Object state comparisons
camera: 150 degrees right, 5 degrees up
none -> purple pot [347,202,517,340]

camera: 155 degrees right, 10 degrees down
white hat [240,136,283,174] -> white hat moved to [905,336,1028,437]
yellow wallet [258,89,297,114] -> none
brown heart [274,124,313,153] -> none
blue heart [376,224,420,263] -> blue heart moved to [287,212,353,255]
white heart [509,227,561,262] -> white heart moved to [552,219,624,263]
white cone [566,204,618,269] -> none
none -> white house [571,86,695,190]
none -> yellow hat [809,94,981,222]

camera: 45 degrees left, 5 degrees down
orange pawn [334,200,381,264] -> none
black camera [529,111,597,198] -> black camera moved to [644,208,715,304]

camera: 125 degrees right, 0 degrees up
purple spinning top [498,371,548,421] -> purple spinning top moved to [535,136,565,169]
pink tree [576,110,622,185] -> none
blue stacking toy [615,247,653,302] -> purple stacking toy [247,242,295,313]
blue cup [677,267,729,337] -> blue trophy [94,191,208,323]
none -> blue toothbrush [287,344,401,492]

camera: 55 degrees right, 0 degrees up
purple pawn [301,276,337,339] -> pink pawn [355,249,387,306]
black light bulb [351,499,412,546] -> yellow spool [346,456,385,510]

**What is expected:**
Reproduce all the data exactly. Include every line.

**Written solution:**
camera: 150 degrees right, 5 degrees up
none -> purple pot [347,202,517,340]

camera: 155 degrees right, 10 degrees down
white hat [240,136,283,174] -> white hat moved to [905,336,1028,437]
yellow wallet [258,89,297,114] -> none
brown heart [274,124,313,153] -> none
blue heart [376,224,420,263] -> blue heart moved to [287,212,353,255]
white heart [509,227,561,262] -> white heart moved to [552,219,624,263]
white cone [566,204,618,269] -> none
none -> white house [571,86,695,190]
none -> yellow hat [809,94,981,222]

camera: 45 degrees left, 5 degrees down
orange pawn [334,200,381,264] -> none
black camera [529,111,597,198] -> black camera moved to [644,208,715,304]

camera: 125 degrees right, 0 degrees up
purple spinning top [498,371,548,421] -> purple spinning top moved to [535,136,565,169]
pink tree [576,110,622,185] -> none
blue stacking toy [615,247,653,302] -> purple stacking toy [247,242,295,313]
blue cup [677,267,729,337] -> blue trophy [94,191,208,323]
none -> blue toothbrush [287,344,401,492]

camera: 55 degrees right, 0 degrees up
purple pawn [301,276,337,339] -> pink pawn [355,249,387,306]
black light bulb [351,499,412,546] -> yellow spool [346,456,385,510]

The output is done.